Problem to work on
Count the lines in the data records below that contain the word "smooth", and reply with the number only.

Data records
|---|

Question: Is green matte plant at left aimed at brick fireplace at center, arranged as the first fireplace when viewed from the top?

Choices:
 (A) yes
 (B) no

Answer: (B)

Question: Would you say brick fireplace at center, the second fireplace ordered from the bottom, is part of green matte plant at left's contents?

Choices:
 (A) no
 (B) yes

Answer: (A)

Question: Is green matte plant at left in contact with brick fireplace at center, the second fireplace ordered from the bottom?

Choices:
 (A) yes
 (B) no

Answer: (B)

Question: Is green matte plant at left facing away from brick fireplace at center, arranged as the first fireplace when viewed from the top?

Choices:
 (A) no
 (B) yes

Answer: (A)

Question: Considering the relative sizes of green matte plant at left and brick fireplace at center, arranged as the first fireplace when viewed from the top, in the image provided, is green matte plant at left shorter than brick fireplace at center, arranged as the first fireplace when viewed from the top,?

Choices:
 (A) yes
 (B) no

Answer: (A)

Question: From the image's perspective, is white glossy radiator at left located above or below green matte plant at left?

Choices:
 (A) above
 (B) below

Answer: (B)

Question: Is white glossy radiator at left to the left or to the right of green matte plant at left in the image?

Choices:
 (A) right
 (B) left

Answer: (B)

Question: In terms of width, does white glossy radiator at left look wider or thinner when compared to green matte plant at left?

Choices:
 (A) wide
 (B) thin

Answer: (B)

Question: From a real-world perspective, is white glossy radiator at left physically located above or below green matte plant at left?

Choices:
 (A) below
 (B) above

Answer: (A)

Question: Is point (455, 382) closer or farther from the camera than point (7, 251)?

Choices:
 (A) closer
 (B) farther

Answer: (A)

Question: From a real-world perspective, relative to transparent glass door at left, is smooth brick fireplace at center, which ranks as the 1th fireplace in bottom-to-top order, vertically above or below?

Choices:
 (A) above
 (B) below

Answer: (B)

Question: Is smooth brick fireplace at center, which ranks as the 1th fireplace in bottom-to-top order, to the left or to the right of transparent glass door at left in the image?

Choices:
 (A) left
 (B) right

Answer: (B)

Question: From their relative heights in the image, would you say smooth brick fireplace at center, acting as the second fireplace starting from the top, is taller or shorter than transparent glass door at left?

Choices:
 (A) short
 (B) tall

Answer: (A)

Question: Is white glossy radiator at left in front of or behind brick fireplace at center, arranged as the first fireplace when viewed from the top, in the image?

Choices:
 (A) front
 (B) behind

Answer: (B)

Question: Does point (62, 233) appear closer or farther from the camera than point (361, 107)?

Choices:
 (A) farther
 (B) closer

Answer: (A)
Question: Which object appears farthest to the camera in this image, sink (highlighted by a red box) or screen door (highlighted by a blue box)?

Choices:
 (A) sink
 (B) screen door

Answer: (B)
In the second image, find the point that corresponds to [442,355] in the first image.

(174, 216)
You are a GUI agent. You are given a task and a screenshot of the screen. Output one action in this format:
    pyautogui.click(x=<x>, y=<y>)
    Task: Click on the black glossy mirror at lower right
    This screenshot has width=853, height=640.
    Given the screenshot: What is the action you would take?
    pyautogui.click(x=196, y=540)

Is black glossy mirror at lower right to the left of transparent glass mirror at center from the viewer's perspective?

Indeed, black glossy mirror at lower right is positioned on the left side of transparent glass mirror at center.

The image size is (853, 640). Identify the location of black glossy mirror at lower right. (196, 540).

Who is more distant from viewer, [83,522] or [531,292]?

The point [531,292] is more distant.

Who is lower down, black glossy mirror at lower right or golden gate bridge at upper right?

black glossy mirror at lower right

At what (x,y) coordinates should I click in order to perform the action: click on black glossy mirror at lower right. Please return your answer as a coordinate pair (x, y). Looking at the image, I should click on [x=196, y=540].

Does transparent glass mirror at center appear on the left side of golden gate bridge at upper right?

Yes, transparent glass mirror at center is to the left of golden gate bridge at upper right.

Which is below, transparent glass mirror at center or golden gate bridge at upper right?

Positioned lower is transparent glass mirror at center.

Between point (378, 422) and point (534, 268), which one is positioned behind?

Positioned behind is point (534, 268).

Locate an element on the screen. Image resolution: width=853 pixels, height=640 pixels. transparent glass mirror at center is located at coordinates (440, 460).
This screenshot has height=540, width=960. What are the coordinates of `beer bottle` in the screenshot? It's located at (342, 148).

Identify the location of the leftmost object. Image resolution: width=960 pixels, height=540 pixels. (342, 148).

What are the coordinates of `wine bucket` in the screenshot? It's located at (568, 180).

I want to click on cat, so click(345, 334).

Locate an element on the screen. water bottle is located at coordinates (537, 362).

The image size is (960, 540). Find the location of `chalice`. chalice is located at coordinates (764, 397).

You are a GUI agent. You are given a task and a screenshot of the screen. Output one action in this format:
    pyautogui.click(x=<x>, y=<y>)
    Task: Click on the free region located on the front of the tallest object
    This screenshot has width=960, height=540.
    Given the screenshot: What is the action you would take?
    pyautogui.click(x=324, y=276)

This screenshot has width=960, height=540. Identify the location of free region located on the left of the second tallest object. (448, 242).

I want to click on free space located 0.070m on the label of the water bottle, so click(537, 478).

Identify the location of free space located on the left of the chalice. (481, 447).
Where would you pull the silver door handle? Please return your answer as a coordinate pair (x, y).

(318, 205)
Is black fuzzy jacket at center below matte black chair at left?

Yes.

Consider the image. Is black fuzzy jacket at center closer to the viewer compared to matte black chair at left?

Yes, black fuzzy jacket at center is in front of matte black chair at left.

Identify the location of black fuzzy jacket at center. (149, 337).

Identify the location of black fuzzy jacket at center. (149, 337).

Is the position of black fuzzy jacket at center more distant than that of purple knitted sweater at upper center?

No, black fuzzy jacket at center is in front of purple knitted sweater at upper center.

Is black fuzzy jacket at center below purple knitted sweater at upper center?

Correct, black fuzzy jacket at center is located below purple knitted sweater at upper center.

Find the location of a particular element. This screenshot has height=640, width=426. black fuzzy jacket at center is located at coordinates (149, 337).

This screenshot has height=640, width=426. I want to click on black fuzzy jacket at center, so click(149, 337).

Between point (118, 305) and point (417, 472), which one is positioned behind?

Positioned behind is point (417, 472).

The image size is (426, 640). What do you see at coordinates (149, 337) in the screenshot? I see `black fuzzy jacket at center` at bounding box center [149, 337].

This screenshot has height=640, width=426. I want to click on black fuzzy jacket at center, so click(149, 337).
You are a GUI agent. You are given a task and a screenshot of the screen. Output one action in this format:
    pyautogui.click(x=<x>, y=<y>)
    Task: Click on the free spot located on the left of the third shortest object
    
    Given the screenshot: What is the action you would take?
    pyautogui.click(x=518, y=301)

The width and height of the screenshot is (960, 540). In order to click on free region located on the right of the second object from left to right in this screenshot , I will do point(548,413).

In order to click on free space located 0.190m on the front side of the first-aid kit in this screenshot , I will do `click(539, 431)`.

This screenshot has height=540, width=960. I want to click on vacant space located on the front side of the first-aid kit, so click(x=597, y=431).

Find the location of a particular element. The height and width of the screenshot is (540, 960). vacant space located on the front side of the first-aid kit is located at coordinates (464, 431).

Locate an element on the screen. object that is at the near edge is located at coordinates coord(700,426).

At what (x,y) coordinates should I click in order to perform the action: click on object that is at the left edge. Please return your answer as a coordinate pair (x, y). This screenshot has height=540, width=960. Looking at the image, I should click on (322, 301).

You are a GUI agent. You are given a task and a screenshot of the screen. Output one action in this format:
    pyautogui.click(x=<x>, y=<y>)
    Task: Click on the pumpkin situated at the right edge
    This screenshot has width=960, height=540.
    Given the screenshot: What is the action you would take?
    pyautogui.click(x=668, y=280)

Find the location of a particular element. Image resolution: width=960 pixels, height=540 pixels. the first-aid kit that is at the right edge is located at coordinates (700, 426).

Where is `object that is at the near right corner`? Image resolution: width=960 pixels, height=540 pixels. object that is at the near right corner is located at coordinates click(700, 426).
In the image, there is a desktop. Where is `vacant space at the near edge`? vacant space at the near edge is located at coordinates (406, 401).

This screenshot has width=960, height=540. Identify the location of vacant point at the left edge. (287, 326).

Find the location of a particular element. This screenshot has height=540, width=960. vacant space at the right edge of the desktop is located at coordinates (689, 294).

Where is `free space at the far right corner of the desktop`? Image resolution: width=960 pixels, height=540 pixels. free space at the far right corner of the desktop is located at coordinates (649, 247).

|---|

Answer for this exercise
3